**MATERIAL FOR THIS EXERCISE:**
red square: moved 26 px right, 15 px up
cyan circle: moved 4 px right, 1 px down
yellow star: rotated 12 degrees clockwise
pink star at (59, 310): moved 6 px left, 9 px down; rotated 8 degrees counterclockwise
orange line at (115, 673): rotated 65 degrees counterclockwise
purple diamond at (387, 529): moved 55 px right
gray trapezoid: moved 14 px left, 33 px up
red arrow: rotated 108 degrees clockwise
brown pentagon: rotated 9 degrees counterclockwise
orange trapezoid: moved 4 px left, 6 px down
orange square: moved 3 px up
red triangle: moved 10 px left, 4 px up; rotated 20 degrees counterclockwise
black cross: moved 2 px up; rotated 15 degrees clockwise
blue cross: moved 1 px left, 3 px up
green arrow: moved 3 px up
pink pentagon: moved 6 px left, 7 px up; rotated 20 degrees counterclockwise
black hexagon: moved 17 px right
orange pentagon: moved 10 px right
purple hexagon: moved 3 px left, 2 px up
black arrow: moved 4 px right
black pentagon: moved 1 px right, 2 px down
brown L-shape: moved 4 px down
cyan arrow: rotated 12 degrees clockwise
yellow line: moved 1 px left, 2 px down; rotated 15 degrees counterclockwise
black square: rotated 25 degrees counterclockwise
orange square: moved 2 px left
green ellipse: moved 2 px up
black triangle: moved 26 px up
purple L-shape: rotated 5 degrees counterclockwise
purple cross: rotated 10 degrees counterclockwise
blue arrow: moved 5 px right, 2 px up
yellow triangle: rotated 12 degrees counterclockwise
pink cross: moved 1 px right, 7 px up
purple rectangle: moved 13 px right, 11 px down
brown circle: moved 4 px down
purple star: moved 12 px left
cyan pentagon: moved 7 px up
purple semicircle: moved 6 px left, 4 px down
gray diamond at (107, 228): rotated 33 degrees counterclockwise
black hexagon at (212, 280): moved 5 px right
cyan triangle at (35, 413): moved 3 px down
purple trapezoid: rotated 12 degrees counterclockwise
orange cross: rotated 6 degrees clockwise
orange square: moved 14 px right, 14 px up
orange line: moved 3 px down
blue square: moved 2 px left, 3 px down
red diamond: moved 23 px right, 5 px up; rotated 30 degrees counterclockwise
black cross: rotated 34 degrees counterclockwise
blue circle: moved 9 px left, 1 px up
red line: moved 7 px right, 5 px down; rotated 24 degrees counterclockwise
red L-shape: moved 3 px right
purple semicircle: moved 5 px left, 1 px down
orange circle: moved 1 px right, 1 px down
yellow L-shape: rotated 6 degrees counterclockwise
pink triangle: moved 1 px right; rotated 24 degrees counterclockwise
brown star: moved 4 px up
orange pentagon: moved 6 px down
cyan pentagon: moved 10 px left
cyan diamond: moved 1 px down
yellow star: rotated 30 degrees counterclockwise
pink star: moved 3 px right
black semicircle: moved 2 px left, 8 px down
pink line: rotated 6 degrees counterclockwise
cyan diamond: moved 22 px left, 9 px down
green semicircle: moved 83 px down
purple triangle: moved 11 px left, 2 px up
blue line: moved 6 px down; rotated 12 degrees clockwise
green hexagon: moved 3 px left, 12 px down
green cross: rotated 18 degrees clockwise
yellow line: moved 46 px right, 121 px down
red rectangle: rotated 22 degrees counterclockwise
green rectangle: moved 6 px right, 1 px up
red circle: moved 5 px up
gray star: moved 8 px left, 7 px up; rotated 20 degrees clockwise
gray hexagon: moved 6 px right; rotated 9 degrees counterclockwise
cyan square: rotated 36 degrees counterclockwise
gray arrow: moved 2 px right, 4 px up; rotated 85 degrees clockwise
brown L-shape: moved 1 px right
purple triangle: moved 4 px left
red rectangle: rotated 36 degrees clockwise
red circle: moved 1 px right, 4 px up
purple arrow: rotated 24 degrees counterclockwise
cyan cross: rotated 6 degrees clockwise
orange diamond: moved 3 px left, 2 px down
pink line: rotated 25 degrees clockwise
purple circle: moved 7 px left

**ACTIVITY:** In the entries above, restate word for word the lines between the one holding "orange square: moved 3 px up" and the one holding "black pentagon: moved 1 px right, 2 px down", inclusive, and nothing besides.

**TASK OUTPUT:**
orange square: moved 3 px up
red triangle: moved 10 px left, 4 px up; rotated 20 degrees counterclockwise
black cross: moved 2 px up; rotated 15 degrees clockwise
blue cross: moved 1 px left, 3 px up
green arrow: moved 3 px up
pink pentagon: moved 6 px left, 7 px up; rotated 20 degrees counterclockwise
black hexagon: moved 17 px right
orange pentagon: moved 10 px right
purple hexagon: moved 3 px left, 2 px up
black arrow: moved 4 px right
black pentagon: moved 1 px right, 2 px down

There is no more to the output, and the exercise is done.